══ PROVIDED DATA ══
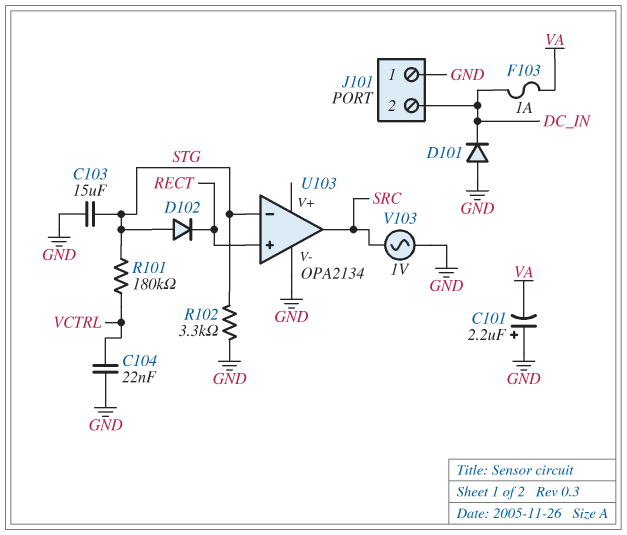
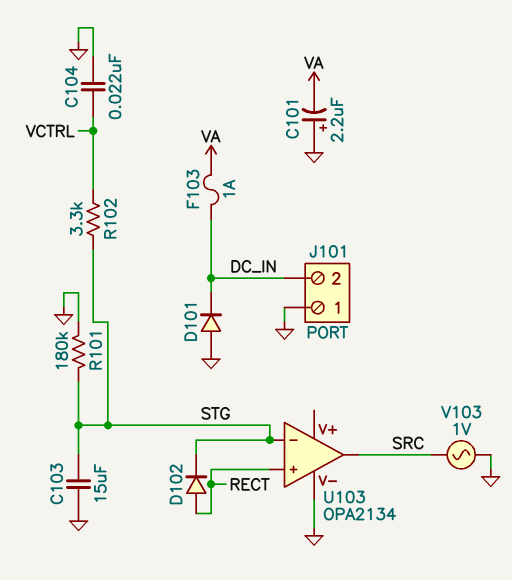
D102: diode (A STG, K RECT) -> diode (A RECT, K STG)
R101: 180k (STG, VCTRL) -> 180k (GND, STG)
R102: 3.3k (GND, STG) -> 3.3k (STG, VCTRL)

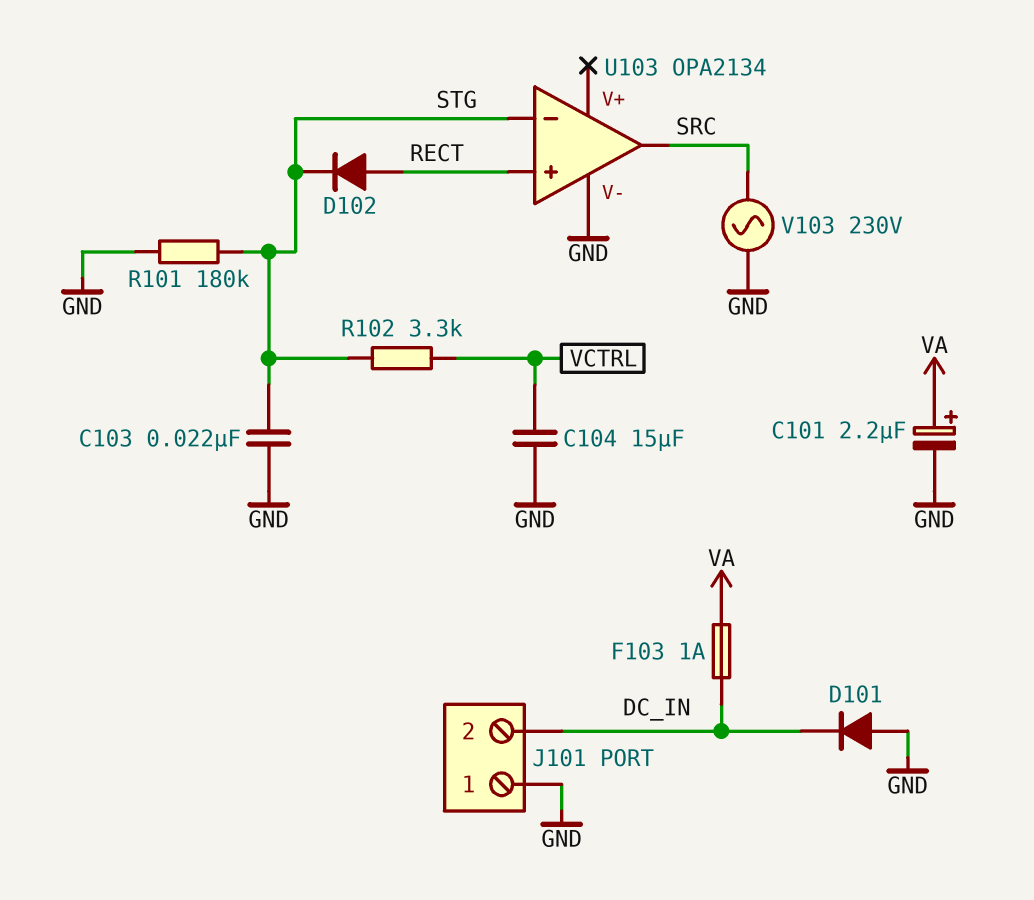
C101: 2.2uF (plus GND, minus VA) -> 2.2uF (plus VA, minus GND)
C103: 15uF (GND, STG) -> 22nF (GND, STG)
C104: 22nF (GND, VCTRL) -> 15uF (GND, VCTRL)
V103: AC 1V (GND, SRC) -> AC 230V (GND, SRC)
═══
══ PROVIDED DATA ══
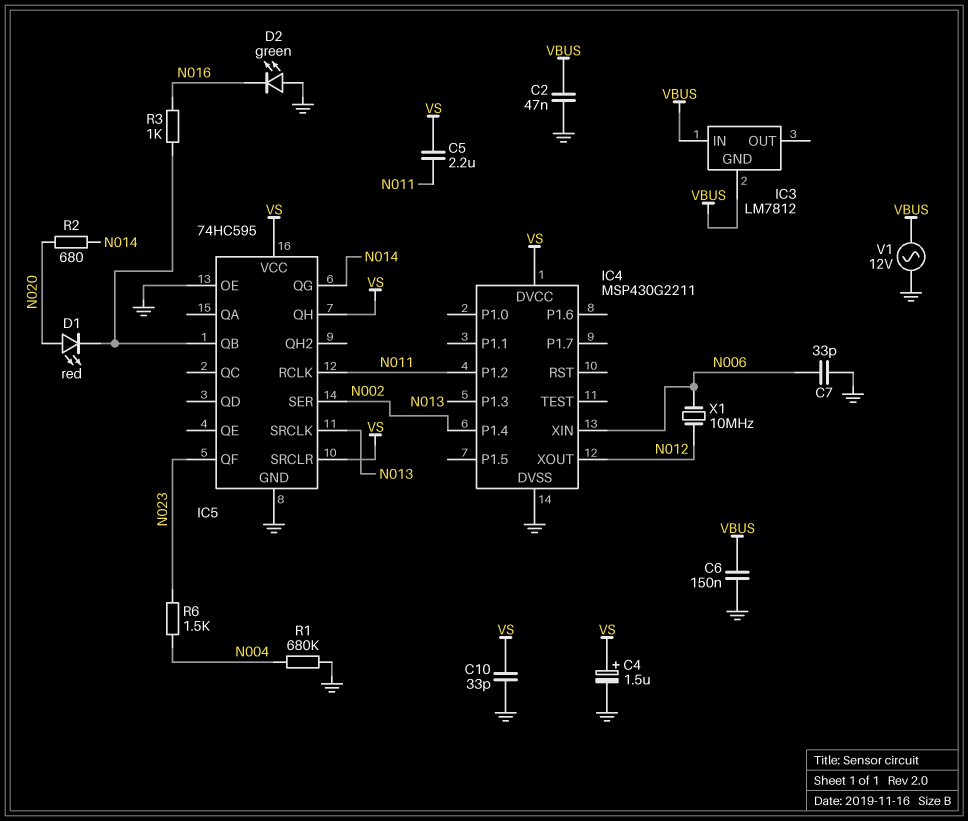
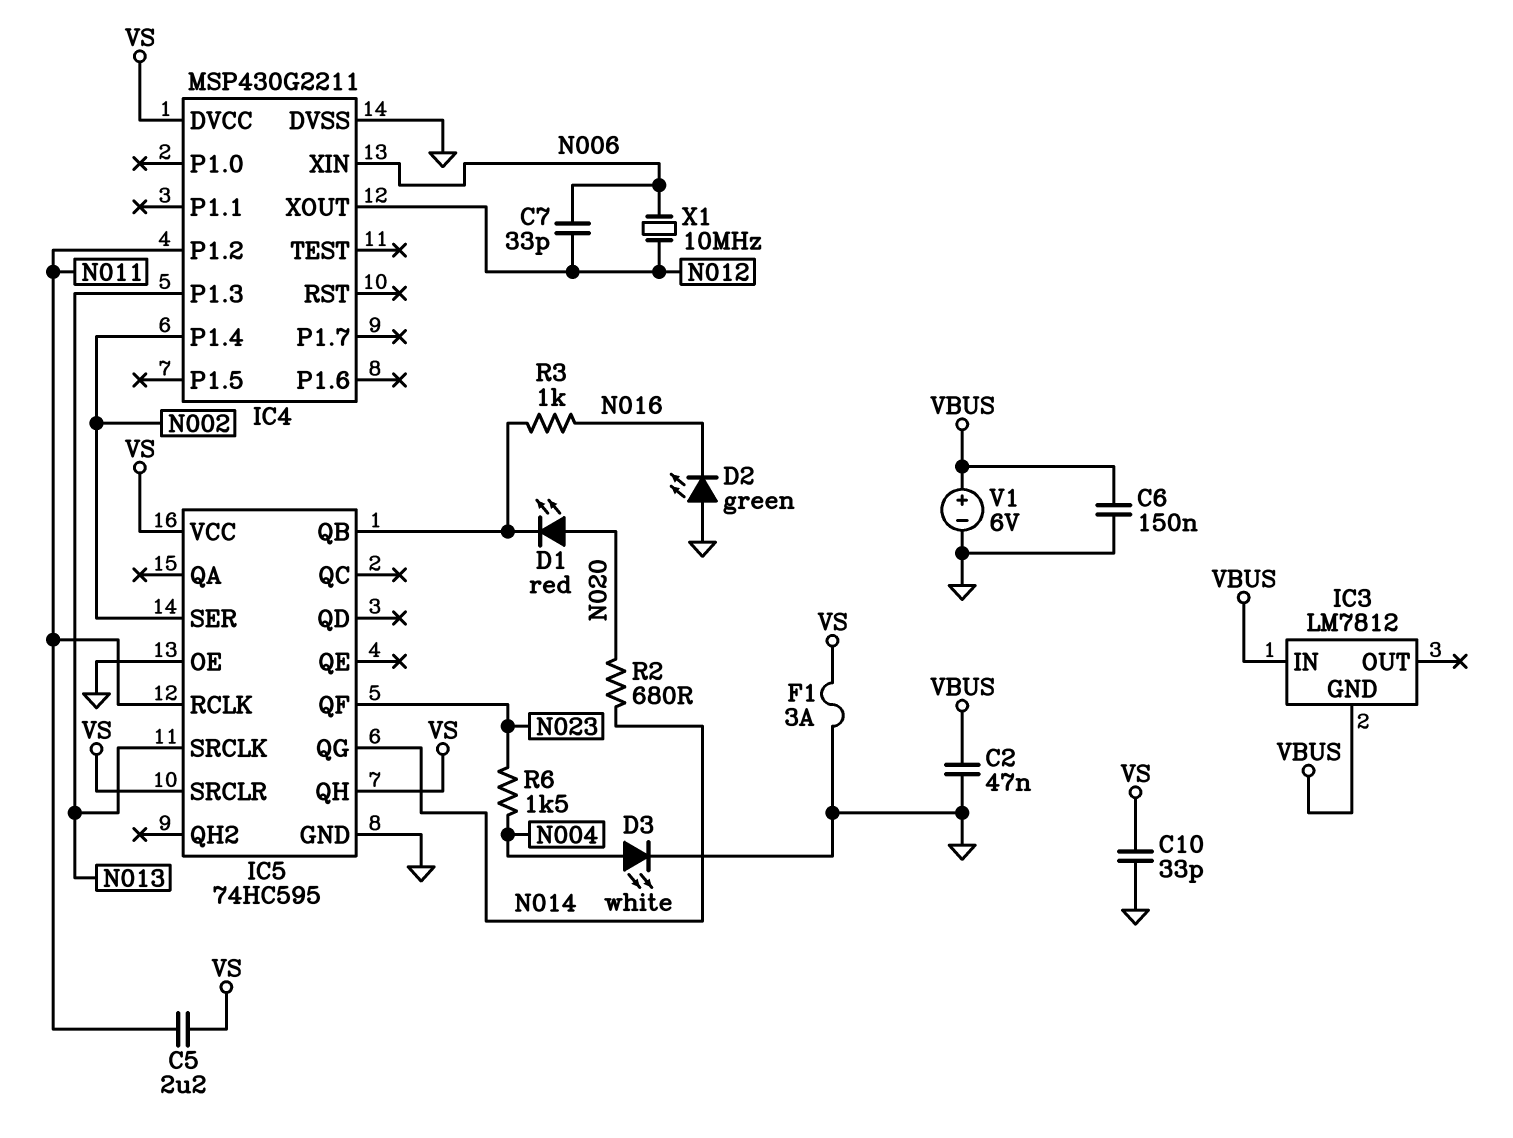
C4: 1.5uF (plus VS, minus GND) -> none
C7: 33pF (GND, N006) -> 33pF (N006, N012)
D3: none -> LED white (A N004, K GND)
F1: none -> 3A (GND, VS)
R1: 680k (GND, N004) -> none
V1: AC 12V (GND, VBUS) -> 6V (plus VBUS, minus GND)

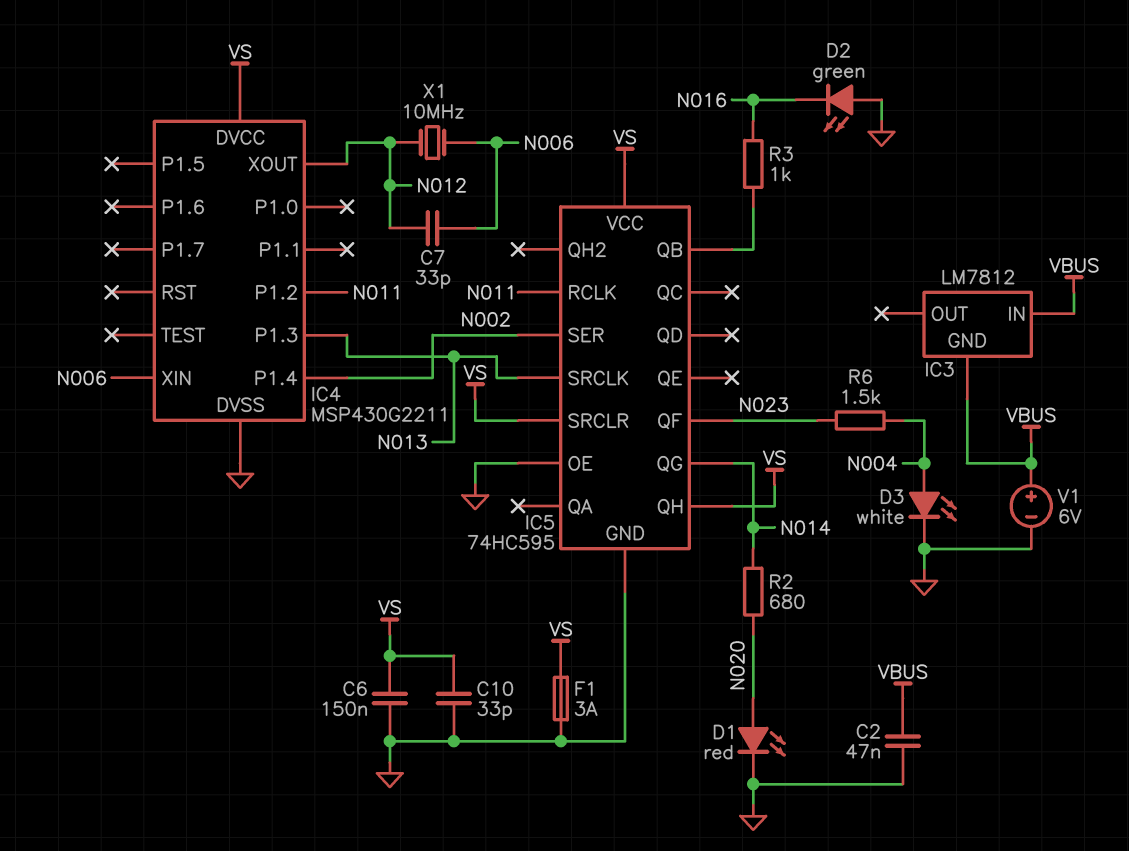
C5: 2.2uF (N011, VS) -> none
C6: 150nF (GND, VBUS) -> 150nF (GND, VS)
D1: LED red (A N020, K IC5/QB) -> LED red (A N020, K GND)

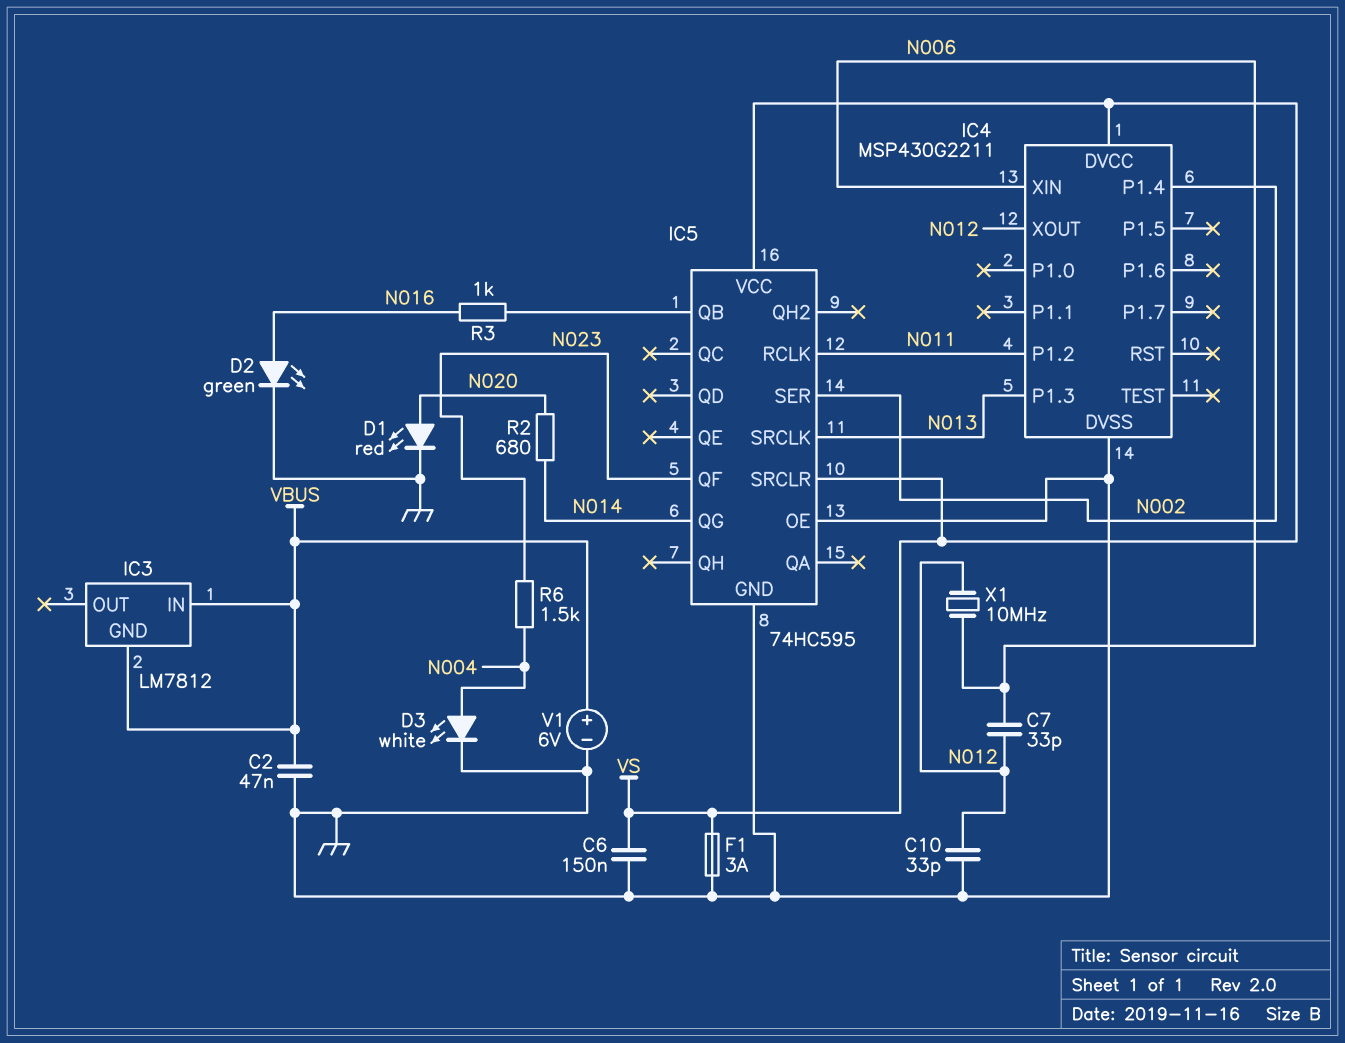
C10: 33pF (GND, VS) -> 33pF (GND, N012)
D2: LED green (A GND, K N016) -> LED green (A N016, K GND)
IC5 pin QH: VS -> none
═══
══ PROVIDED DATA ══
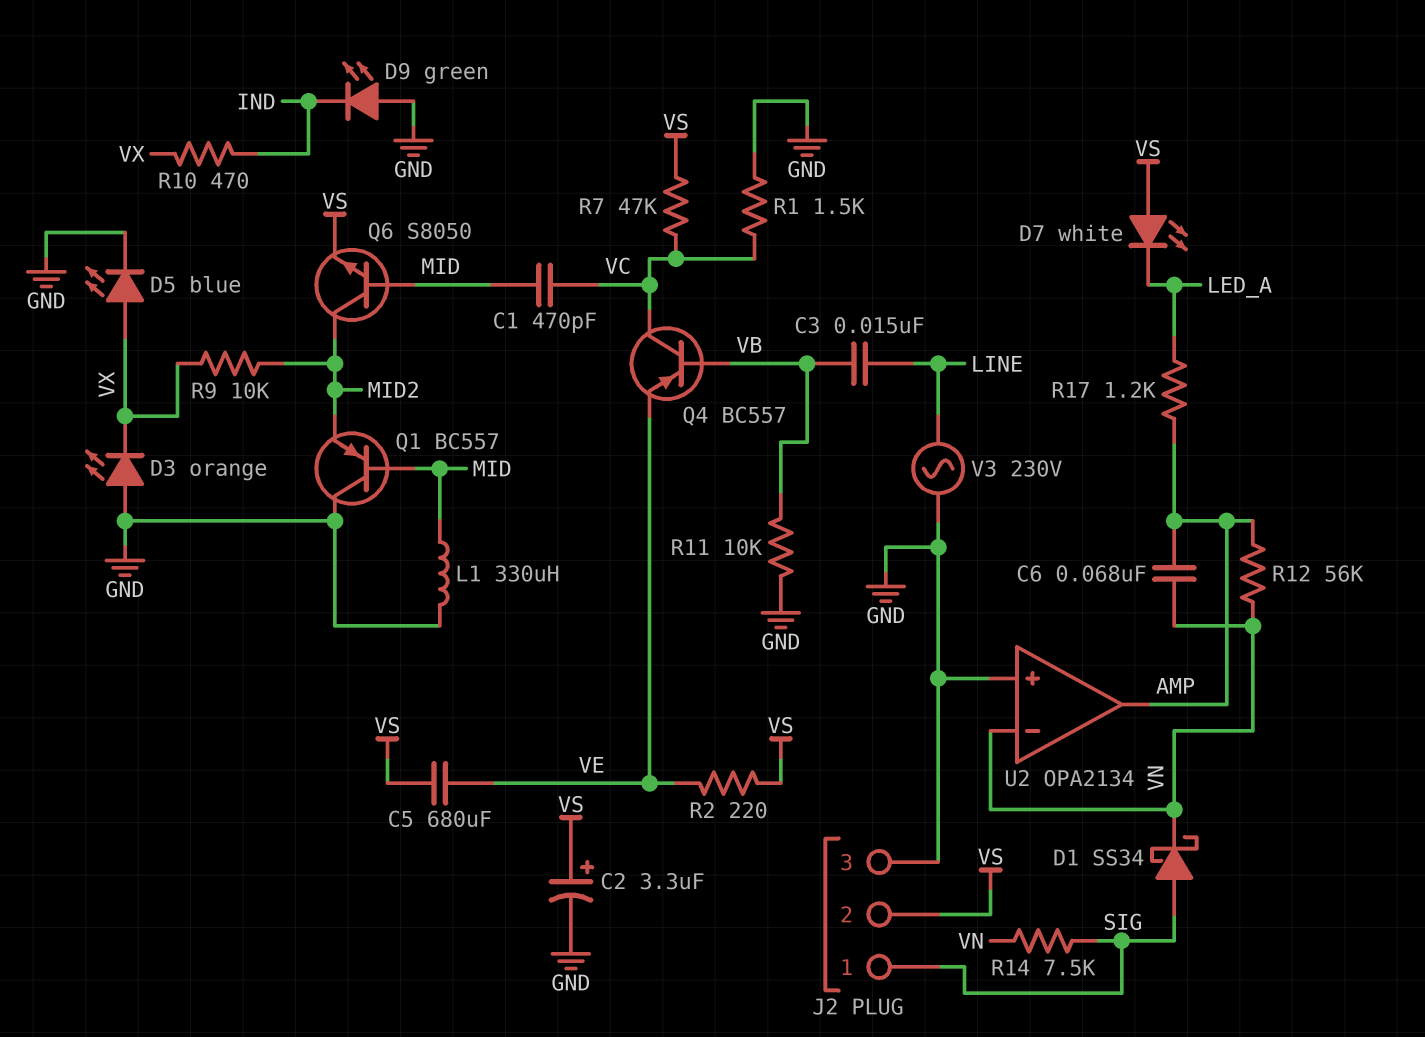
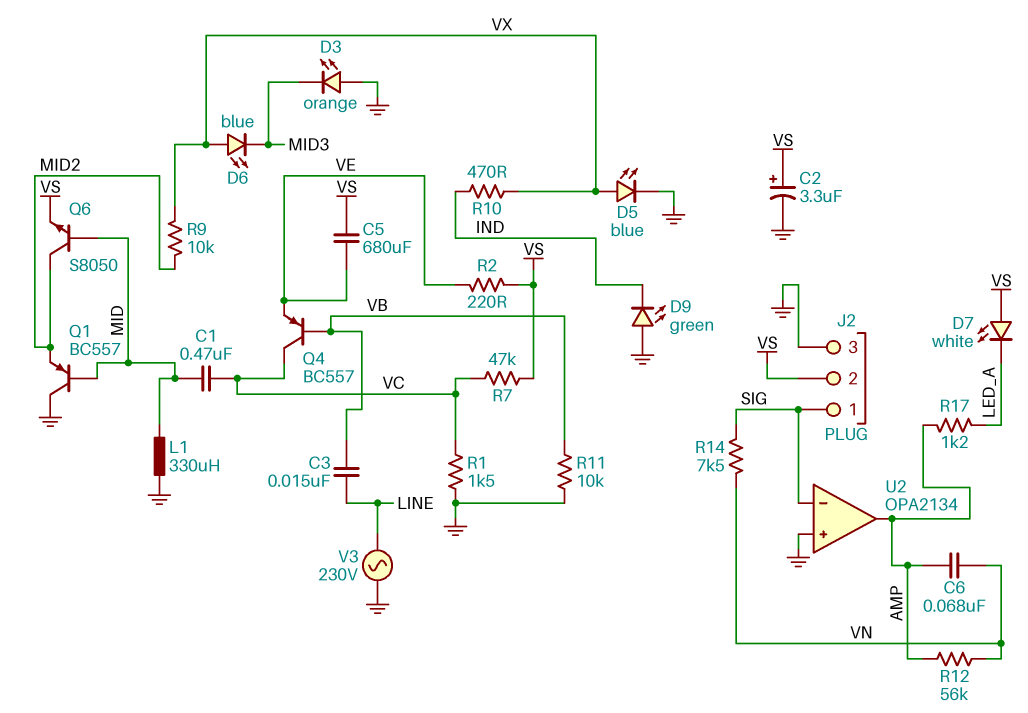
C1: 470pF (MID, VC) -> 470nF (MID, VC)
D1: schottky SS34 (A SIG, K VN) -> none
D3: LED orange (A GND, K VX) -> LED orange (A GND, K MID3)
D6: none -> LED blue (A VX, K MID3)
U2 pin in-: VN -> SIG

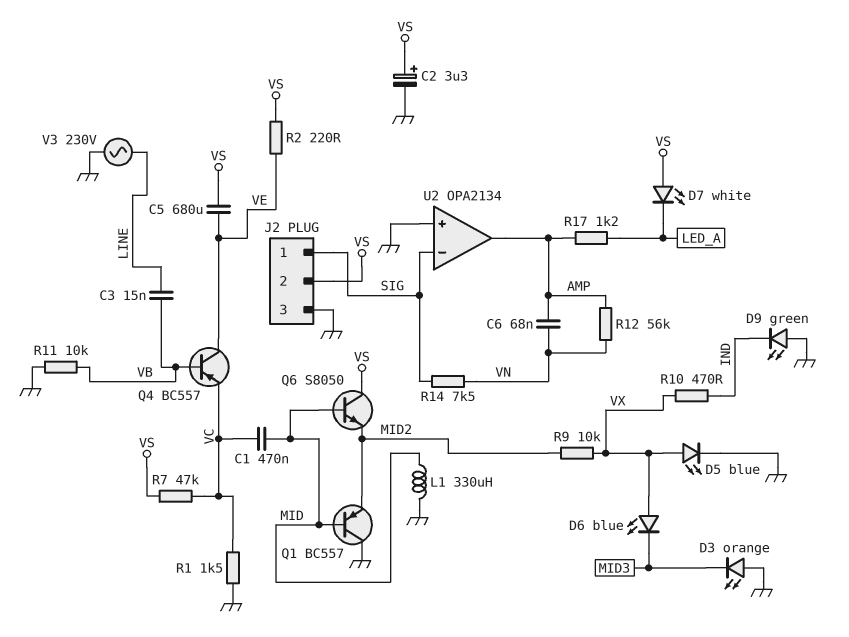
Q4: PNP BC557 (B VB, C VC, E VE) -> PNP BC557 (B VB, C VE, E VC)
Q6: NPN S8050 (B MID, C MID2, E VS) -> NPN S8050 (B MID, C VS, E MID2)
═══
PROBLEM DESCRIPTION: For this exercise, set down the lines in the entries above from the one with "D102: diode (A" through the one with "C103: 15uF (GND, STG) -> 22nF (GND, STG)" exactly as written, without any pictures.

YOUR RESPONSE:
D102: diode (A STG, K RECT) -> diode (A RECT, K STG)
R101: 180k (STG, VCTRL) -> 180k (GND, STG)
R102: 3.3k (GND, STG) -> 3.3k (STG, VCTRL)

C101: 2.2uF (plus GND, minus VA) -> 2.2uF (plus VA, minus GND)
C103: 15uF (GND, STG) -> 22nF (GND, STG)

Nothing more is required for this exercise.